▶ _TASK BRIEF_: Look through the data below and work out how many lines contain the string "brown". Give the number alone.

▶ _DATA LISTING_:
◆ ◆ ◆ ◆ ◆
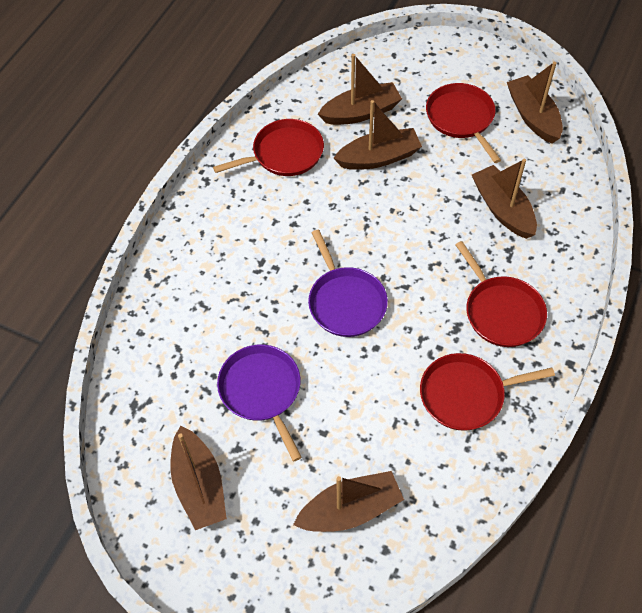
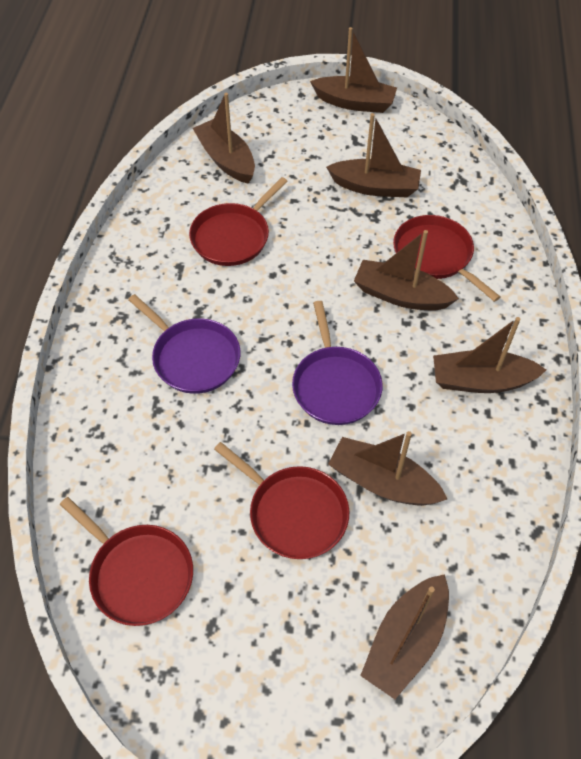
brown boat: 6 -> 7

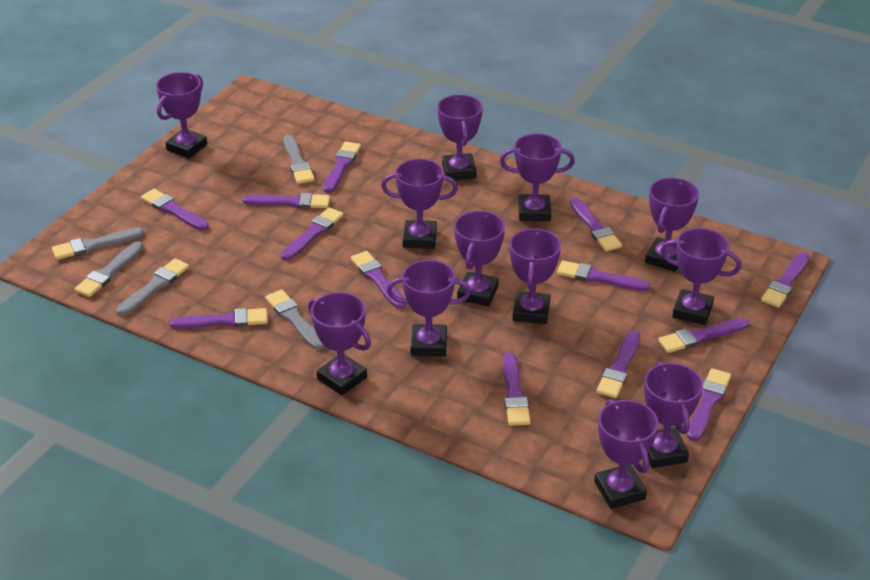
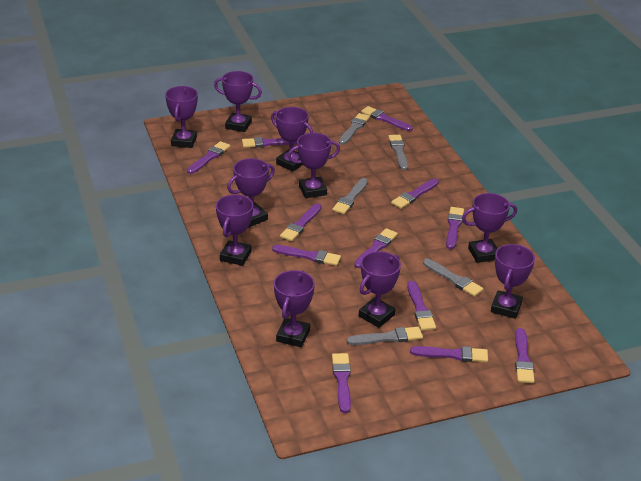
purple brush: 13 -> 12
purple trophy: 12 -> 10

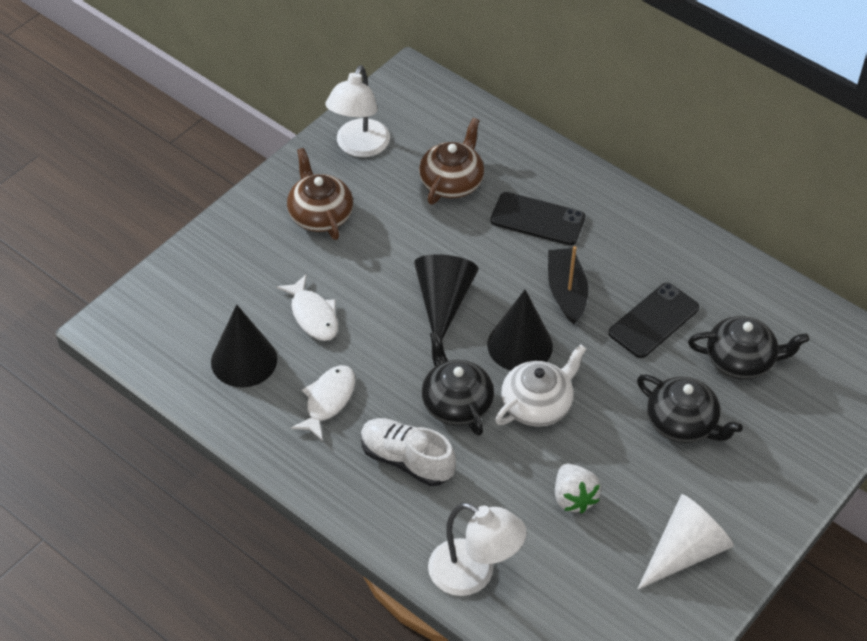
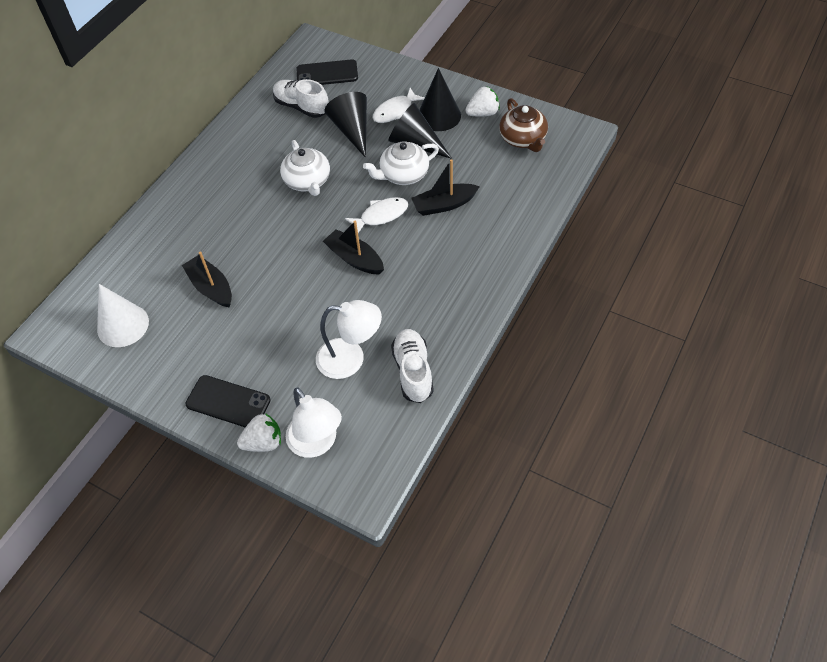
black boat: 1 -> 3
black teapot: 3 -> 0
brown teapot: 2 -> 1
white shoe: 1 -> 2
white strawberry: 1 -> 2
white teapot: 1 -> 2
◆ ◆ ◆ ◆ ◆
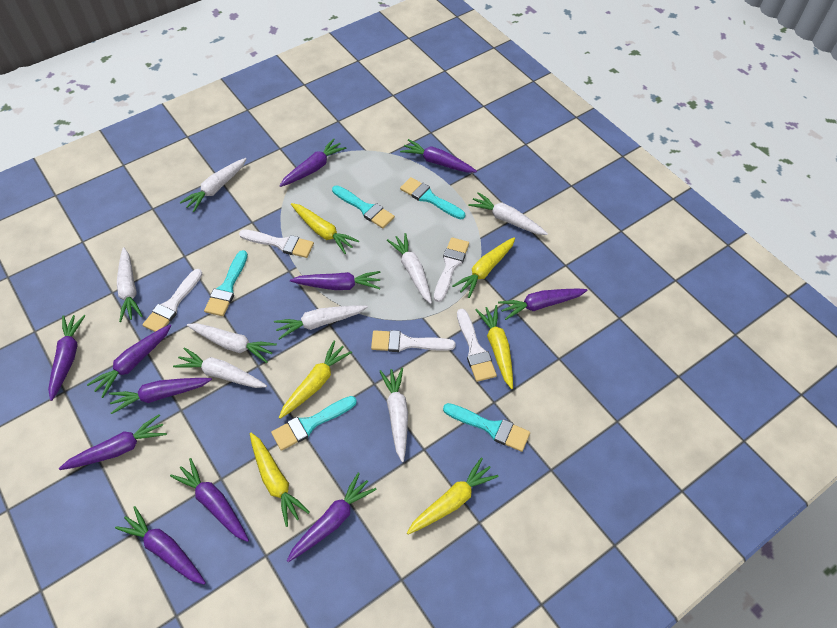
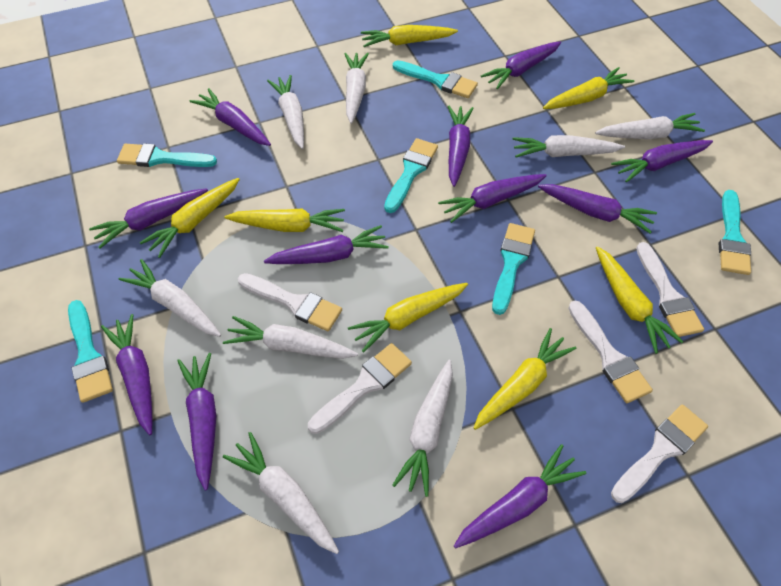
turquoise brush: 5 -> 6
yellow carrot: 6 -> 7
◆ ◆ ◆ ◆ ◆
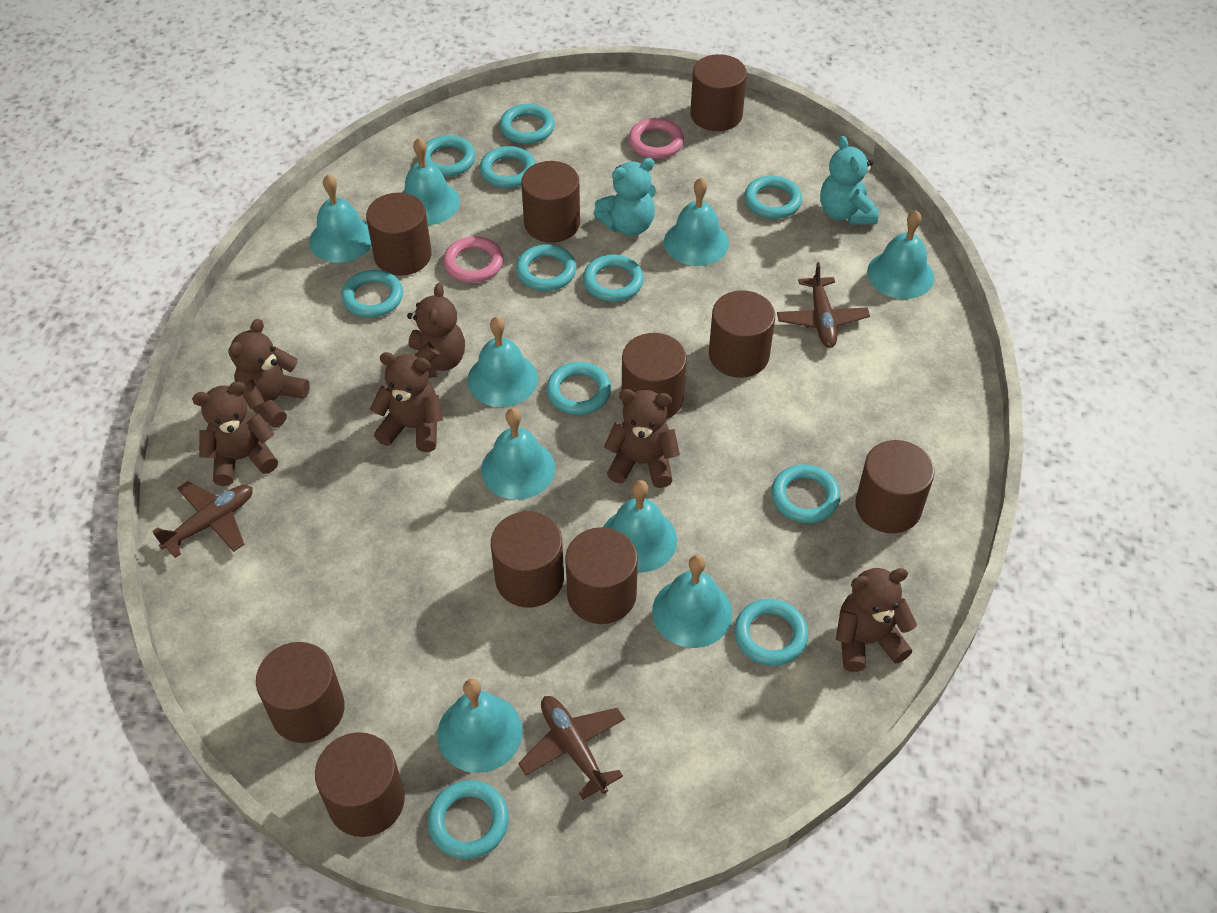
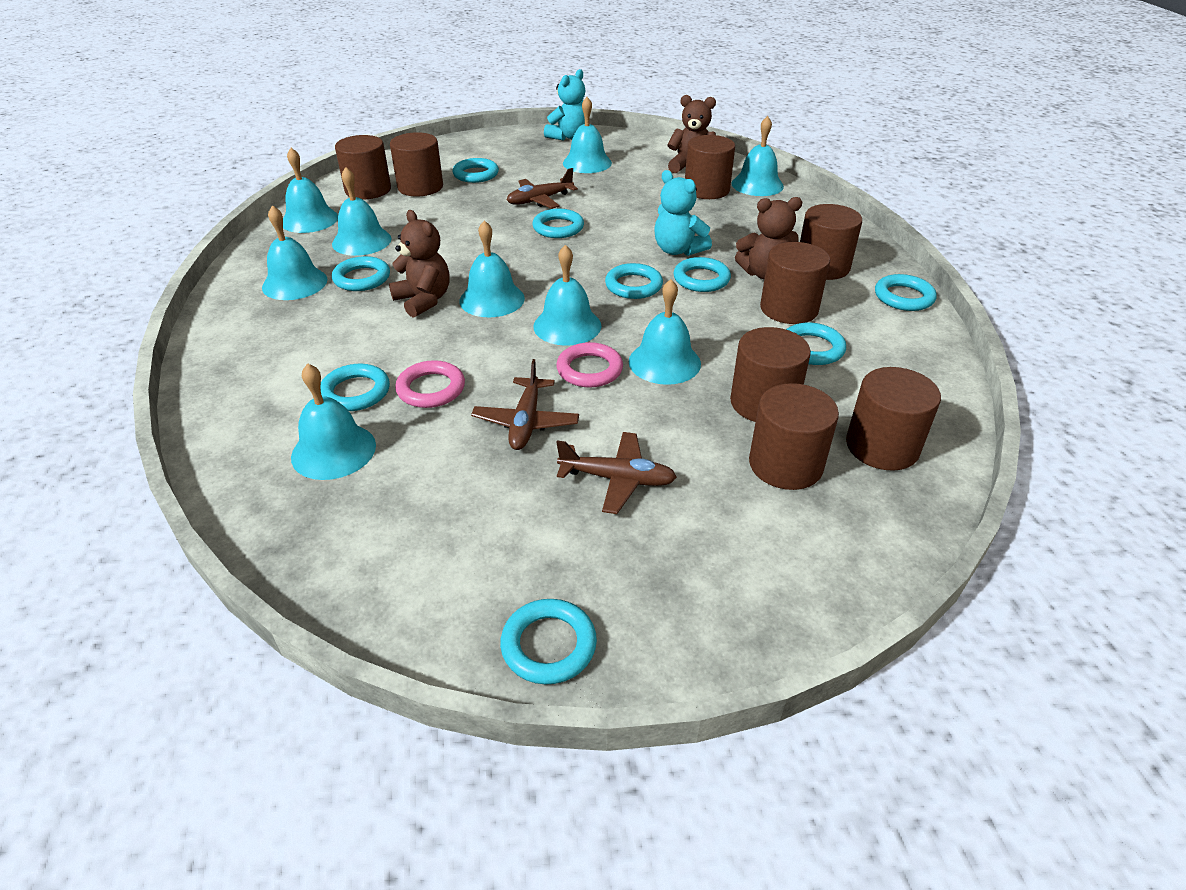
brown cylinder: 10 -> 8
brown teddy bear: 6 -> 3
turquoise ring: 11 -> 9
◆ ◆ ◆ ◆ ◆
▶ _ANSWER BELOW_: 4